#### Recorded information

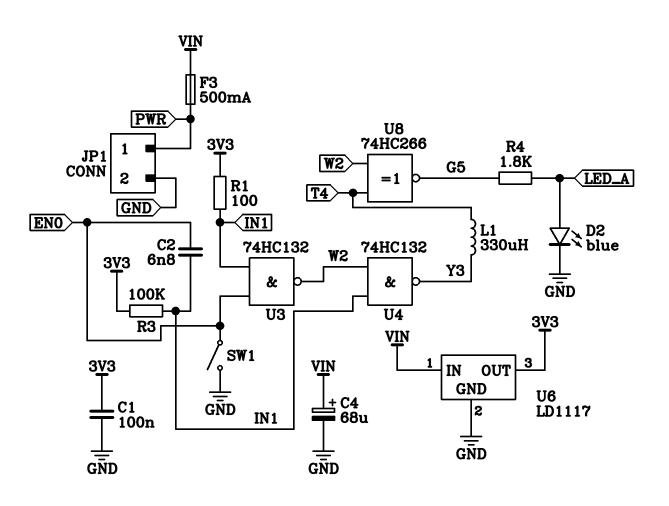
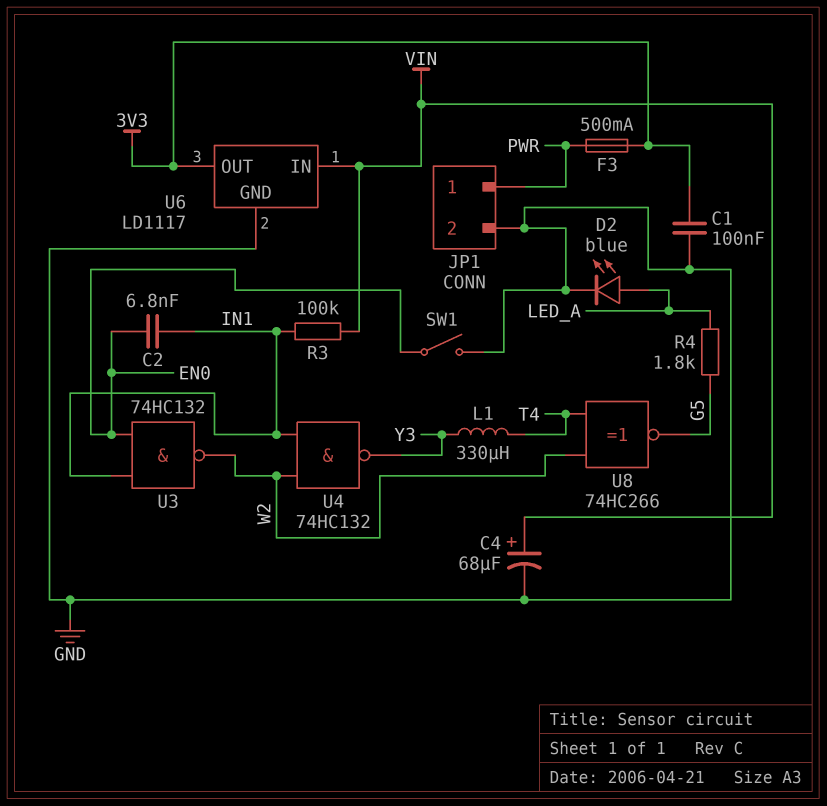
F3: 500mA (PWR, VIN) -> 500mA (3V3, PWR)
R1: 100 (3V3, IN1) -> none
R3: 100k (3V3, IN1) -> 100k (IN1, VIN)

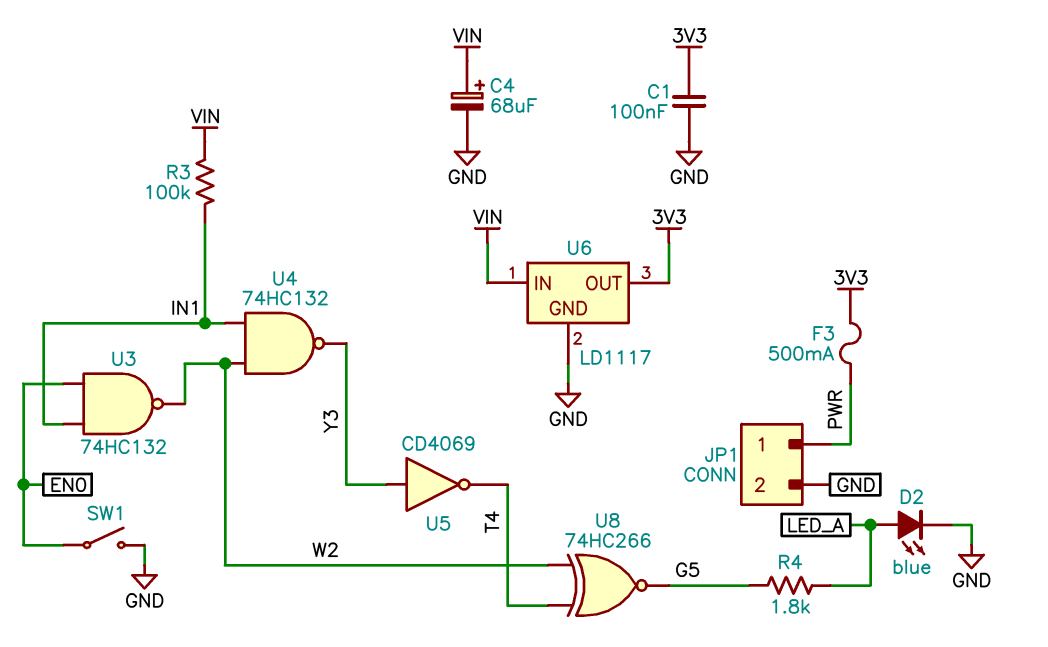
C2: 6.8nF (EN0, IN1) -> none
L1: 330uH (T4, Y3) -> none
U5: none -> NOT CD4069 (in Y3, out T4)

########

*Work order:* Starting from the line containing "R3: 100k (3V3, IN1) -> 100k (IN1, VIN)", repeat each line exactly through the end of the entries, including the last, while leaving pictures out.

*Exercise response:*
R3: 100k (3V3, IN1) -> 100k (IN1, VIN)

C2: 6.8nF (EN0, IN1) -> none
L1: 330uH (T4, Y3) -> none
U5: none -> NOT CD4069 (in Y3, out T4)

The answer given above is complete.